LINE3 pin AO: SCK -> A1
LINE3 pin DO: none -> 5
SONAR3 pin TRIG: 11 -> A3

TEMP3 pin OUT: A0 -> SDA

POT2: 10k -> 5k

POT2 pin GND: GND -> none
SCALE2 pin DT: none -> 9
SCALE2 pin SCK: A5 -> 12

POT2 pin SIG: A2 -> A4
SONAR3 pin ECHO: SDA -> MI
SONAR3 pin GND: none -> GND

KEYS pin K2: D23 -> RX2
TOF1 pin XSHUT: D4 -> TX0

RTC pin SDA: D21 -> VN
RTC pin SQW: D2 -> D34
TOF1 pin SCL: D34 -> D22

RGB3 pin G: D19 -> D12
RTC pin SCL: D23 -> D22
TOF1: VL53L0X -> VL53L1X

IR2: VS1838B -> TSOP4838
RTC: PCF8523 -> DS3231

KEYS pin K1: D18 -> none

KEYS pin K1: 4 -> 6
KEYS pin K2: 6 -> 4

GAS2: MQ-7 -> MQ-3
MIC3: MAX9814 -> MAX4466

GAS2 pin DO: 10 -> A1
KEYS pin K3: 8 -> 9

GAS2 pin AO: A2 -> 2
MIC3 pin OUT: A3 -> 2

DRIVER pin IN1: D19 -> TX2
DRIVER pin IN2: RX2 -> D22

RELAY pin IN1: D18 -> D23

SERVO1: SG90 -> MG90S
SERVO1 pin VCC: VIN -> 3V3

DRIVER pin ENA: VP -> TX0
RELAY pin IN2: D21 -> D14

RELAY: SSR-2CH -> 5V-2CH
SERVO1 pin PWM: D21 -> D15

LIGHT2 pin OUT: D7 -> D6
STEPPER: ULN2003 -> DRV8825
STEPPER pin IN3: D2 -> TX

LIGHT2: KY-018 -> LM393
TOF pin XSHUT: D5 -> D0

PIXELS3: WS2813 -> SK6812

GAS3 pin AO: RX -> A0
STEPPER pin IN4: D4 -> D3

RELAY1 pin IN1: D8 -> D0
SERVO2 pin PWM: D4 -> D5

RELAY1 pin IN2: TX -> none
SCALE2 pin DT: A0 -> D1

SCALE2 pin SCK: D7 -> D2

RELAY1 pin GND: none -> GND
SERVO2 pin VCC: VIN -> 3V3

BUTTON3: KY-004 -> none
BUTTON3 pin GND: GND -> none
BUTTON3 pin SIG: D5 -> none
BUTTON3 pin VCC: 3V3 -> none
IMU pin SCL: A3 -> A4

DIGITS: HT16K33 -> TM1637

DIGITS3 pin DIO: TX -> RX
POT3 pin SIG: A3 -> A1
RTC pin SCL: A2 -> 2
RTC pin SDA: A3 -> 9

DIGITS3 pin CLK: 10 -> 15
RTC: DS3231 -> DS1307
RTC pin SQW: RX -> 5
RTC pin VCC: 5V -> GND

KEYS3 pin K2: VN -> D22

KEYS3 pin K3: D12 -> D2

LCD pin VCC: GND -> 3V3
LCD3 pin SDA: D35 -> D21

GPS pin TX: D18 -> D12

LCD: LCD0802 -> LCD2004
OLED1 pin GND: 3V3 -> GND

-=-=-=-=-

■ What you are asked to do: Working from the entries above, find every line in which the word "none" occurs and copy it.

■ Exercise output:
LINE3 pin DO: none -> 5
POT2 pin GND: GND -> none
SCALE2 pin DT: none -> 9
SONAR3 pin GND: none -> GND
KEYS pin K1: D18 -> none
RELAY1 pin IN2: TX -> none
RELAY1 pin GND: none -> GND
BUTTON3: KY-004 -> none
BUTTON3 pin GND: GND -> none
BUTTON3 pin SIG: D5 -> none
BUTTON3 pin VCC: 3V3 -> none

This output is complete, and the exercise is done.